Excerpted data –
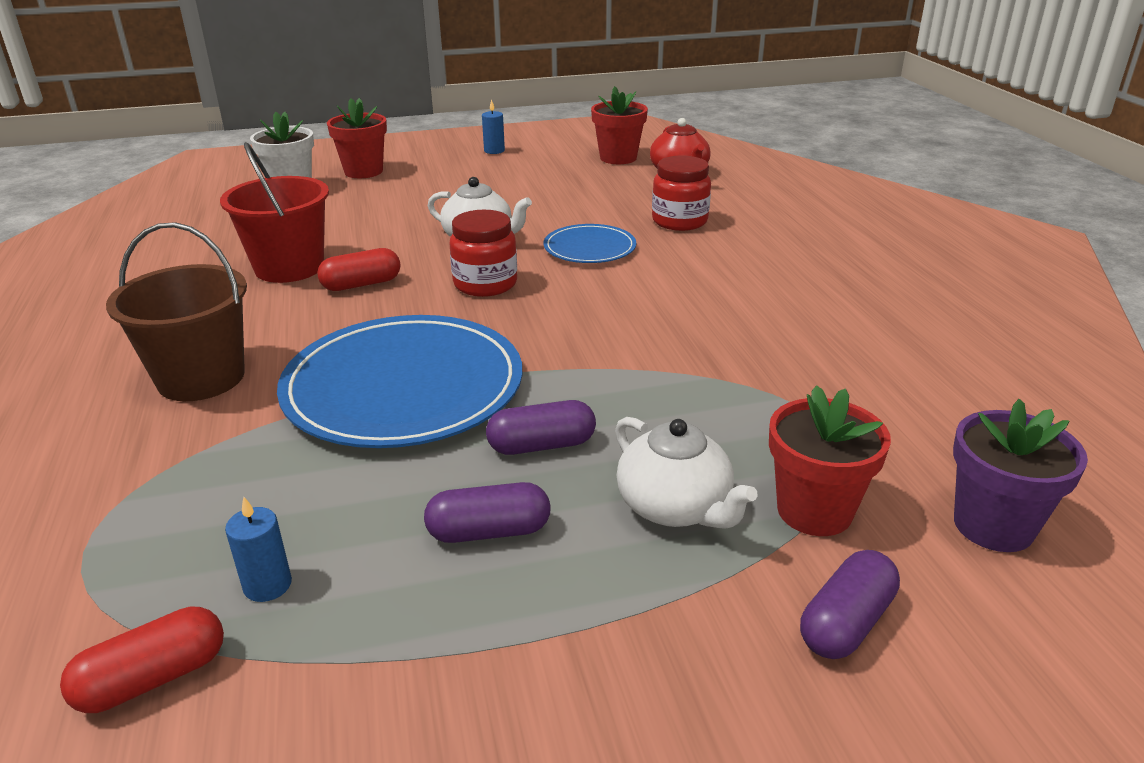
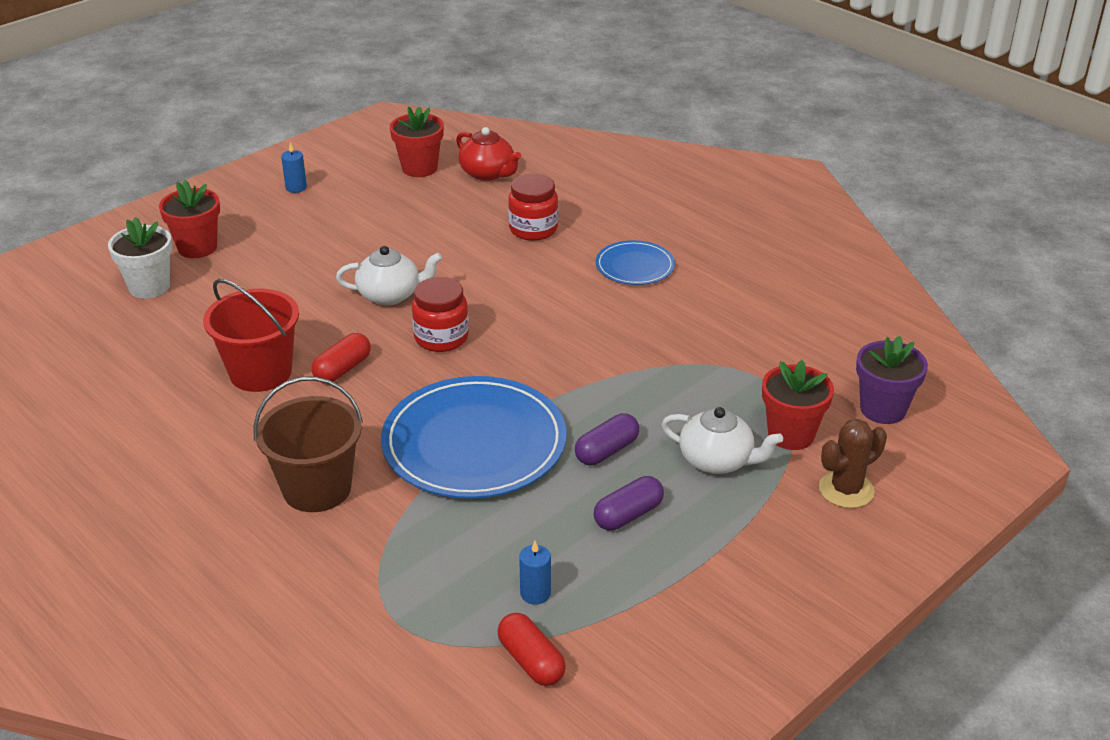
camera: 30 degrees left, 5 degrees up
red capsule [60,606,224,713] -> red capsule turned 60 degrees counterclockwise [497,613,566,686]
blue plate [543,224,636,263] -> blue plate moved to [596,240,675,285]
purple capsule [800,550,900,659] -> brown cactus [819,419,887,508]

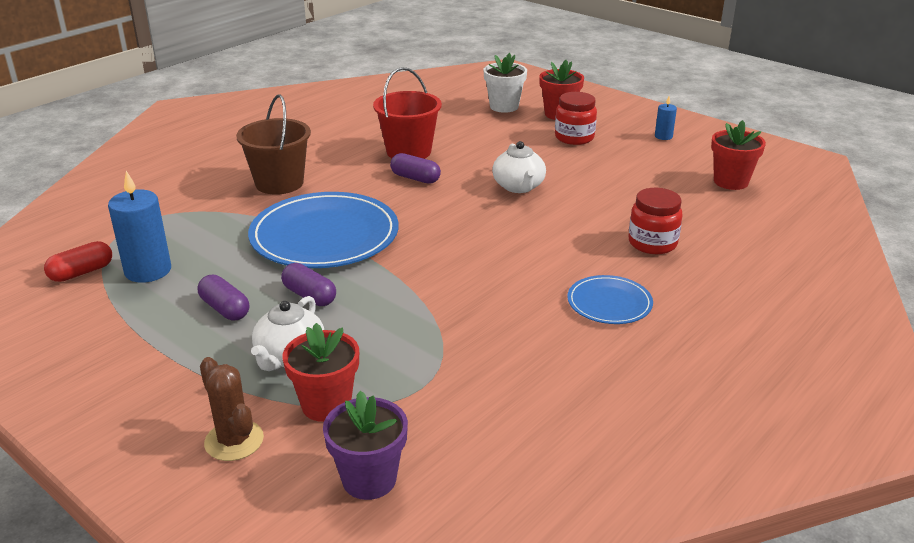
camera: 85 degrees right, 5 degrees down
red capsule [312,333,371,383] -> purple capsule [390,153,441,184]
red jar [412,277,469,352] -> red jar moved to [555,92,597,145]
red teapot [456,127,521,181] -> none
blue candle [519,541,551,605] -> blue candle [108,171,171,283], size x1.96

Your instructions – Where the line containing "purple capsule [800,550,900,659]" appears, begin writing out the lines word for word, and continue through the last line of the data, leaving out pictures.

Response area –
purple capsule [800,550,900,659] -> brown cactus [819,419,887,508]

camera: 85 degrees right, 5 degrees down
red capsule [312,333,371,383] -> purple capsule [390,153,441,184]
red jar [412,277,469,352] -> red jar moved to [555,92,597,145]
red teapot [456,127,521,181] -> none
blue candle [519,541,551,605] -> blue candle [108,171,171,283], size x1.96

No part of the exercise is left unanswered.